Description of the task: Transcribe every entry that follows, word for word, and omit the images.

Source material:
┌────────
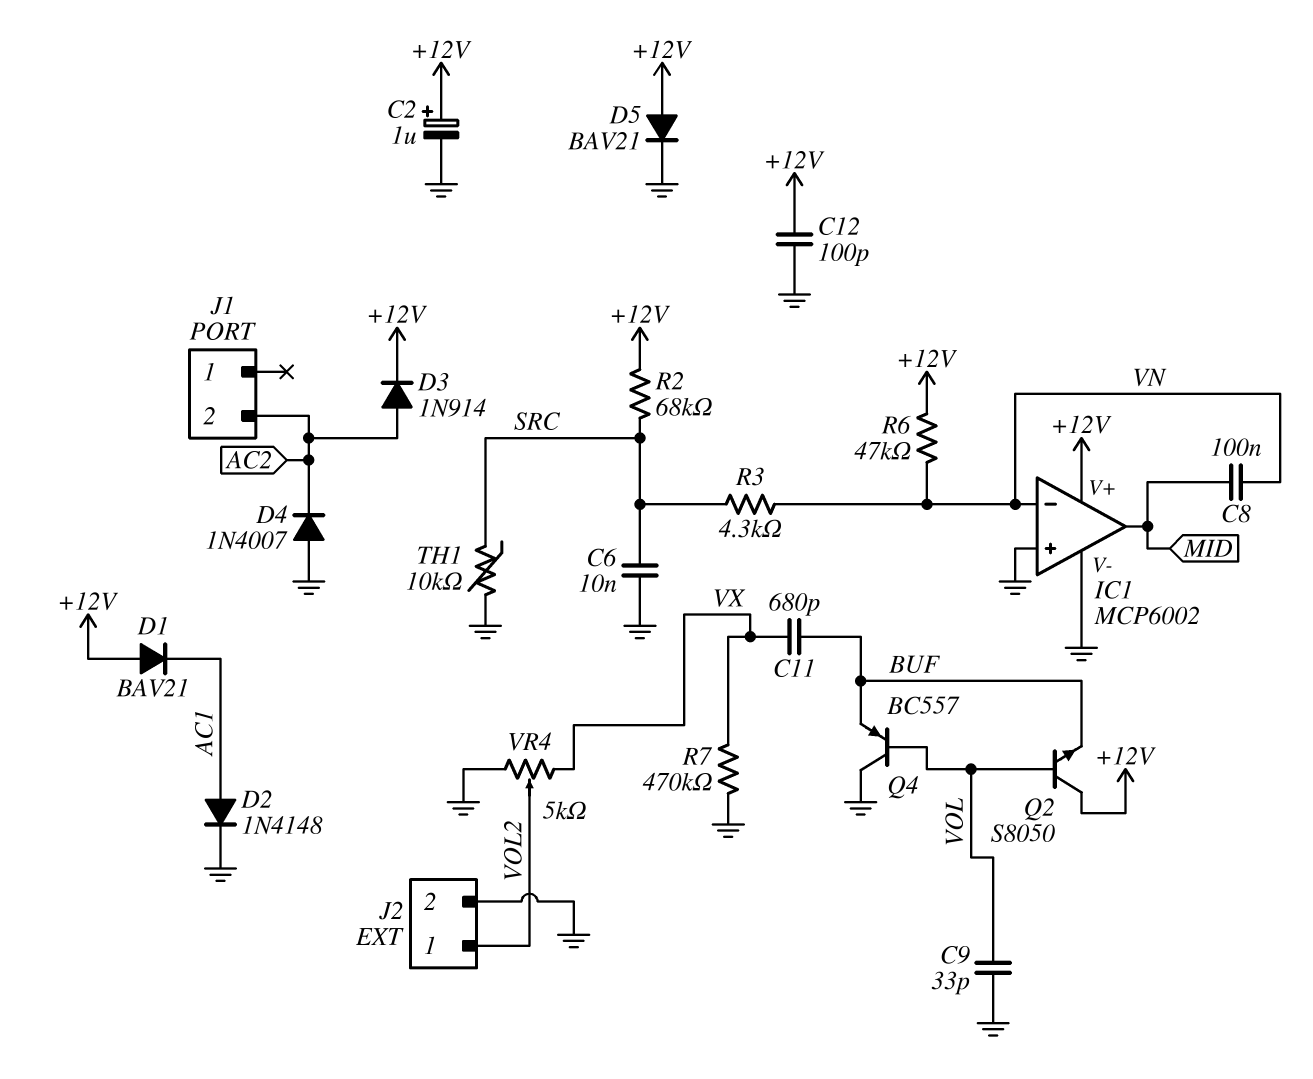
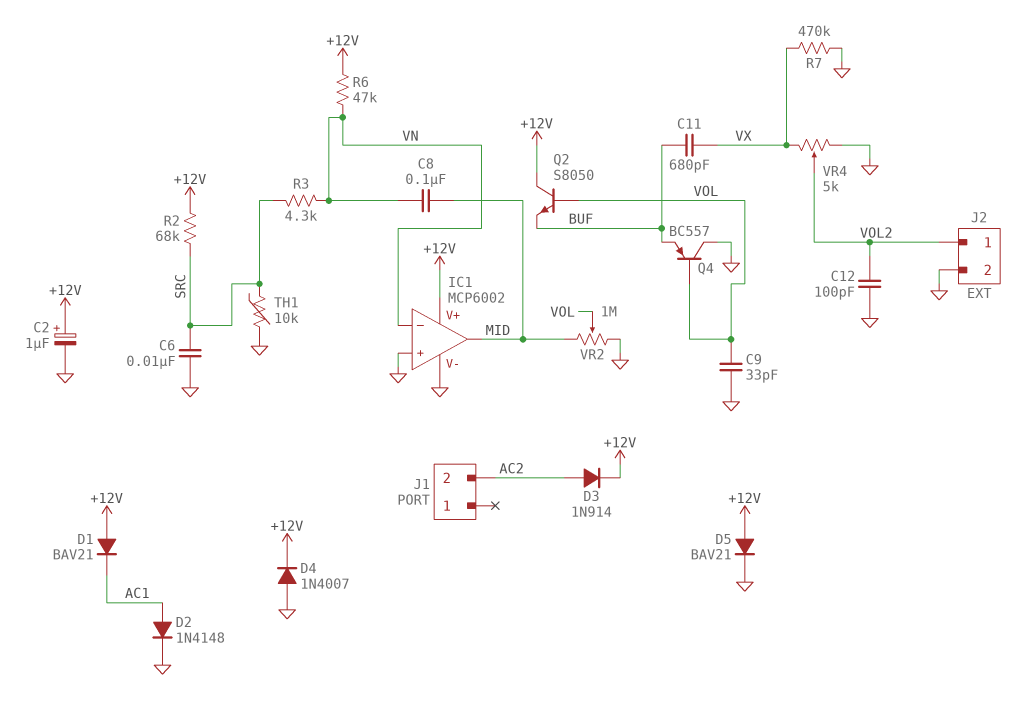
C12: 100pF (+12V, GND) -> 100pF (GND, VOL2)
D4: diode 1N4007 (A GND, K AC2) -> diode 1N4007 (A GND, K +12V)
VR2: none -> 1M (GND, MID, wiper VOL)

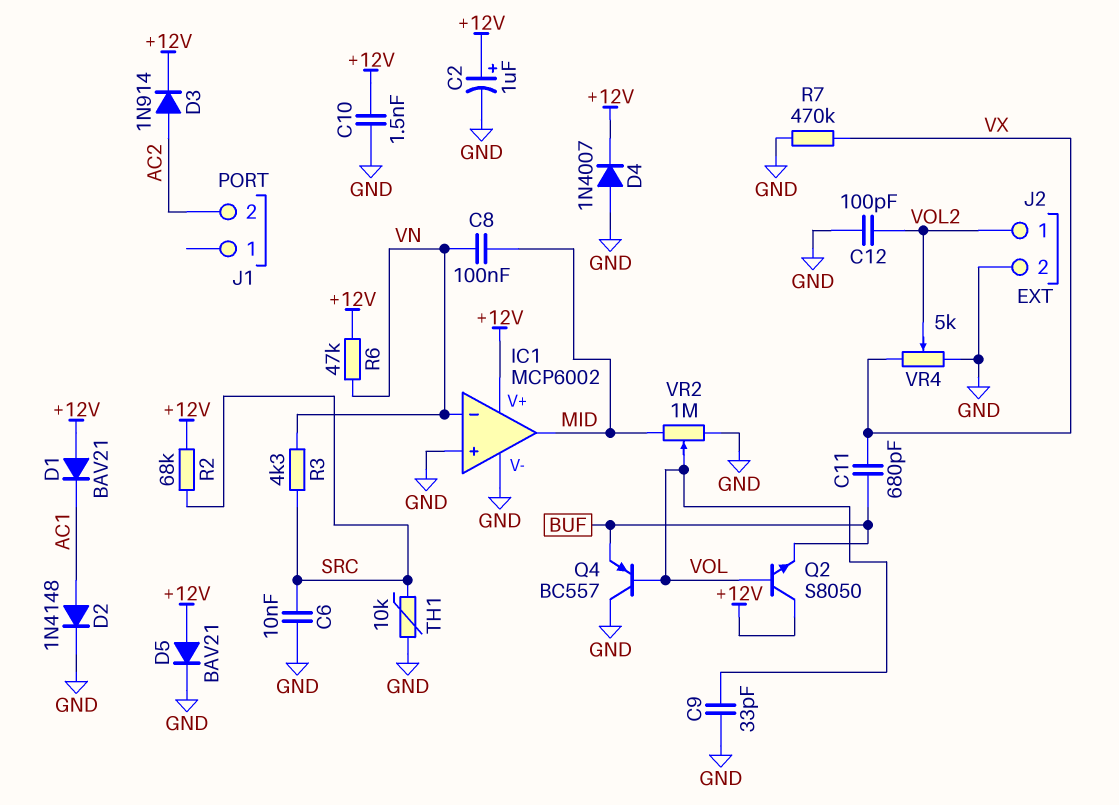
C10: none -> 1.5nF (+12V, GND)

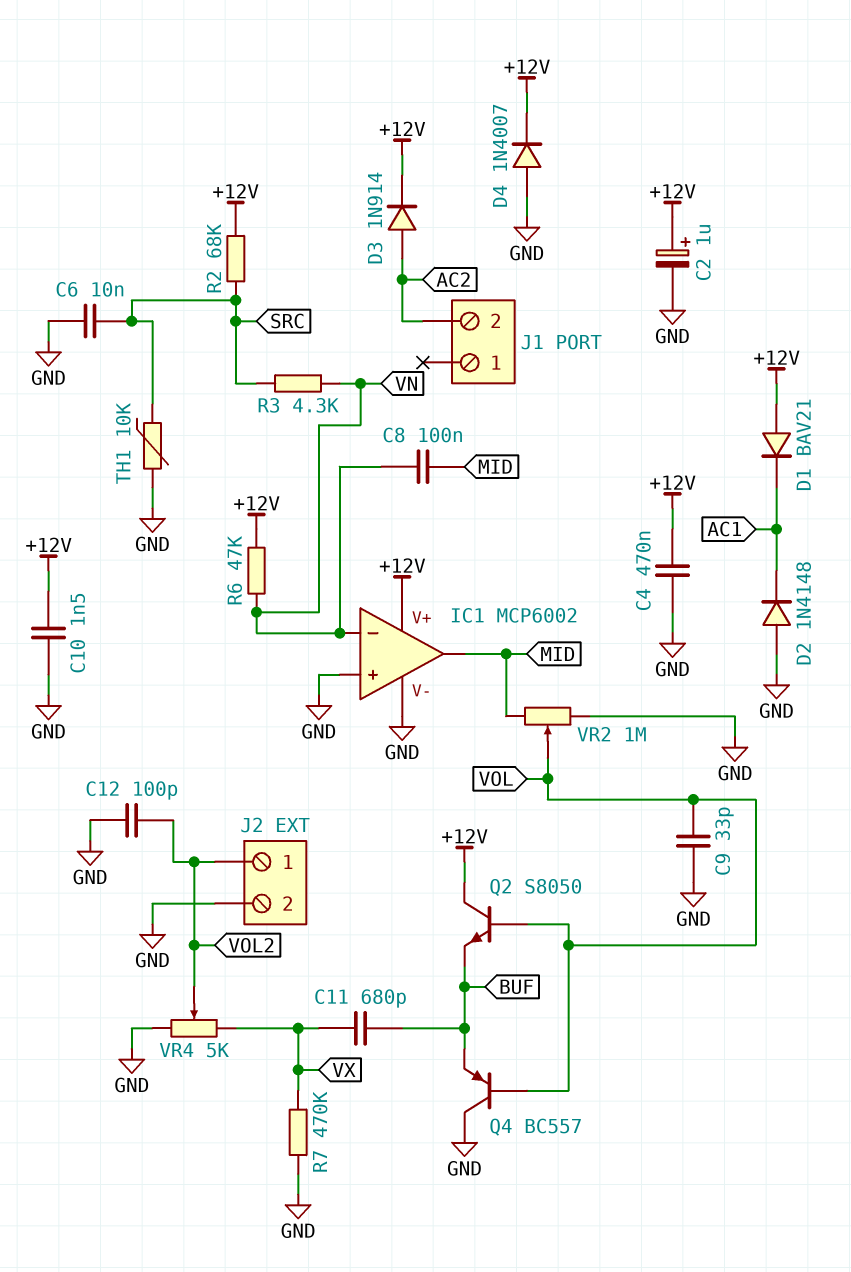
C4: none -> 470nF (+12V, GND)
D2: diode 1N4148 (A AC1, K GND) -> diode 1N4148 (A GND, K AC1)
D5: diode BAV21 (A +12V, K GND) -> none

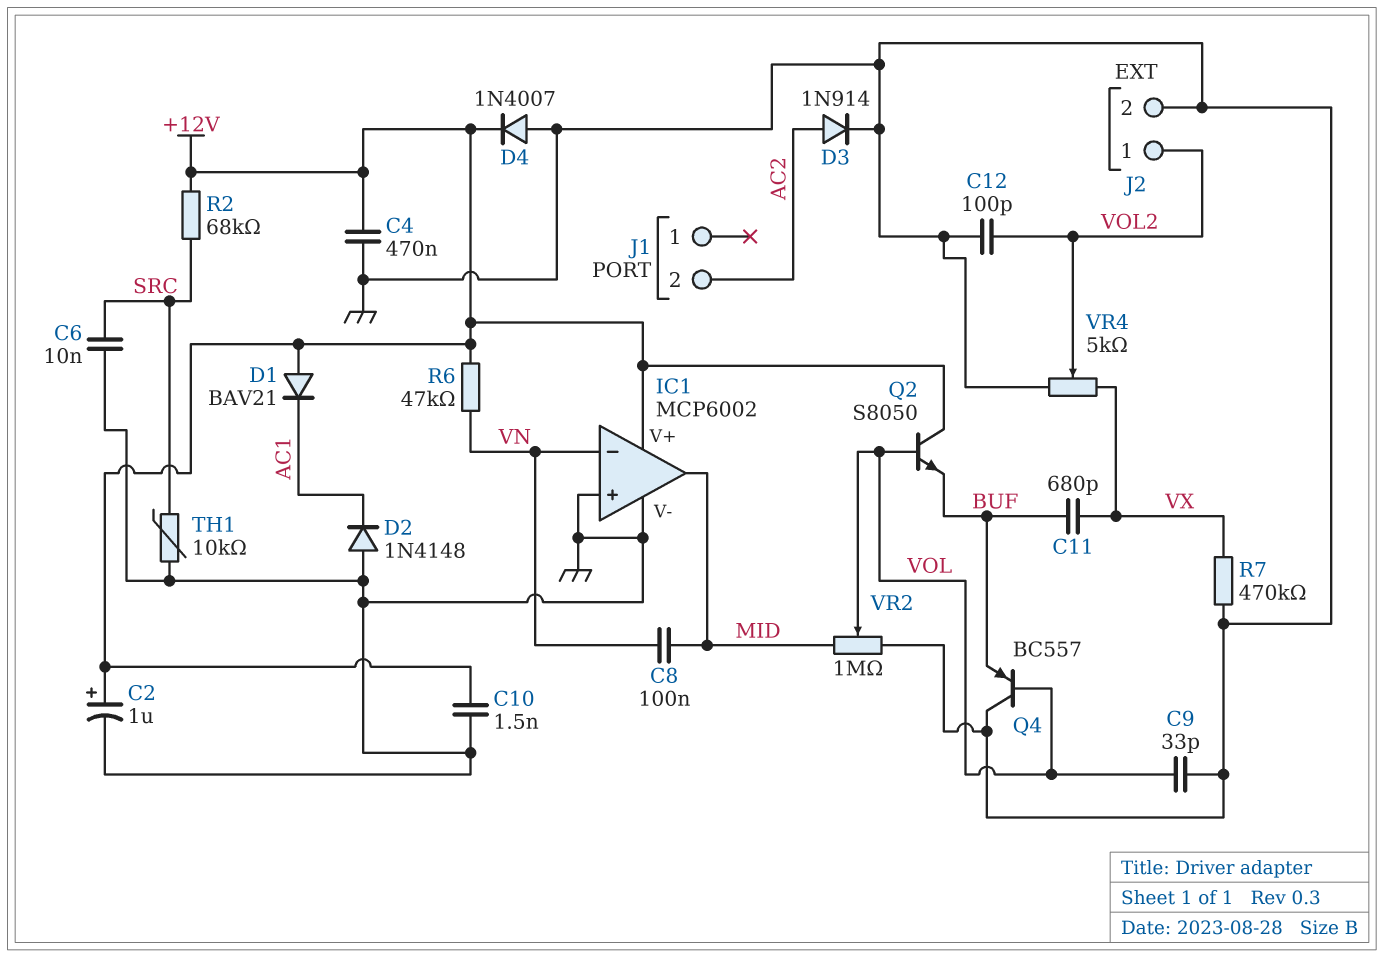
D3: diode 1N914 (A AC2, K +12V) -> diode 1N914 (A AC2, K GND)
R3: 4.3k (SRC, VN) -> none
└────────
Written response:
C12: 100pF (+12V, GND) -> 100pF (GND, VOL2)
D4: diode 1N4007 (A GND, K AC2) -> diode 1N4007 (A GND, K +12V)
VR2: none -> 1M (GND, MID, wiper VOL)

C10: none -> 1.5nF (+12V, GND)

C4: none -> 470nF (+12V, GND)
D2: diode 1N4148 (A AC1, K GND) -> diode 1N4148 (A GND, K AC1)
D5: diode BAV21 (A +12V, K GND) -> none

D3: diode 1N914 (A AC2, K +12V) -> diode 1N914 (A AC2, K GND)
R3: 4.3k (SRC, VN) -> none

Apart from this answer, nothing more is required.